▶ YOUR TASK: Please give again, word for word, each line that falls between the line with "(195, 60) = (326, 112): brown" and the end of the data, inclusive.

▶ DATA FOR THE TASK:
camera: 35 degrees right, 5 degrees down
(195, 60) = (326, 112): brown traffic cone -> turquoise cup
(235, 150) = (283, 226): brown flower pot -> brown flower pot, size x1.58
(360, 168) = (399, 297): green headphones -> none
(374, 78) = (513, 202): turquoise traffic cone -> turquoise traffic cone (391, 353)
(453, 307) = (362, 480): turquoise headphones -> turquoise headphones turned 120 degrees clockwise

▶ ANSWER BOX:
(195, 60) = (326, 112): brown traffic cone -> turquoise cup
(235, 150) = (283, 226): brown flower pot -> brown flower pot, size x1.58
(360, 168) = (399, 297): green headphones -> none
(374, 78) = (513, 202): turquoise traffic cone -> turquoise traffic cone (391, 353)
(453, 307) = (362, 480): turquoise headphones -> turquoise headphones turned 120 degrees clockwise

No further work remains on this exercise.